What is asked. Transcribe every text line in the items below verbatim, leaving out the pictures.

— START —

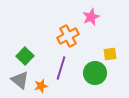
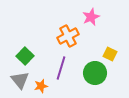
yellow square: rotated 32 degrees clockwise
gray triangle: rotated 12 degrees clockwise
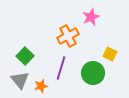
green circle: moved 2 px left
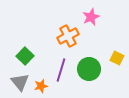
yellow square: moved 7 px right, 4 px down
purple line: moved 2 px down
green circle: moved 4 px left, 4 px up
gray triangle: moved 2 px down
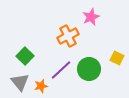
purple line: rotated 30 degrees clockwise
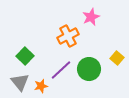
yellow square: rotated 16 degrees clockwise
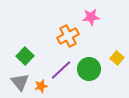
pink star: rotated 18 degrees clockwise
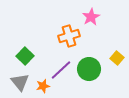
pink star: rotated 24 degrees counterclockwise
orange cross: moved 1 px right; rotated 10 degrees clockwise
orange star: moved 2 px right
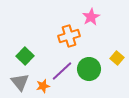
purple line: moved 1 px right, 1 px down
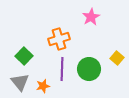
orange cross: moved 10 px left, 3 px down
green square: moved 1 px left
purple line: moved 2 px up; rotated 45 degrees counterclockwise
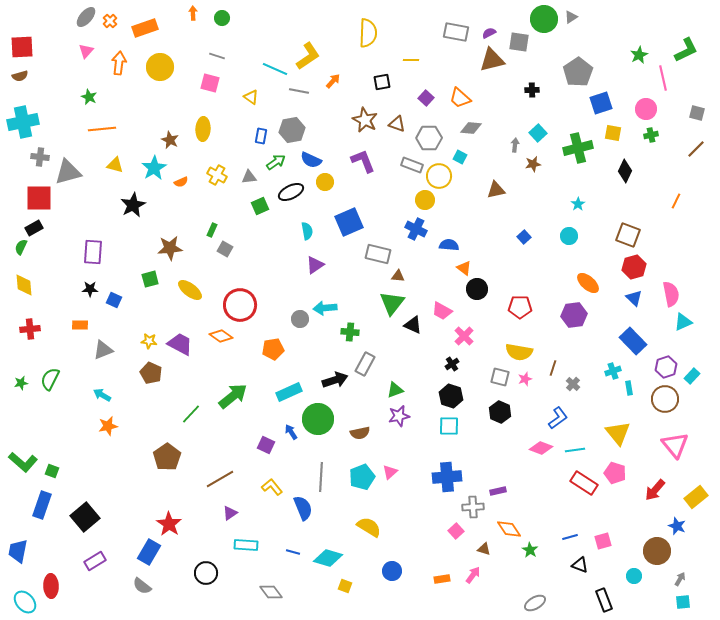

— END —

Task response.
yellow square: rotated 32 degrees clockwise
gray triangle: rotated 12 degrees clockwise
green circle: moved 2 px left
yellow square: moved 7 px right, 4 px down
purple line: moved 2 px down
green circle: moved 4 px left, 4 px up
gray triangle: moved 2 px down
purple line: rotated 30 degrees clockwise
yellow square: rotated 16 degrees clockwise
pink star: rotated 18 degrees clockwise
pink star: rotated 24 degrees counterclockwise
orange cross: moved 1 px right; rotated 10 degrees clockwise
orange star: moved 2 px right
purple line: moved 1 px right, 1 px down
orange cross: moved 10 px left, 3 px down
green square: moved 1 px left
purple line: moved 2 px up; rotated 45 degrees counterclockwise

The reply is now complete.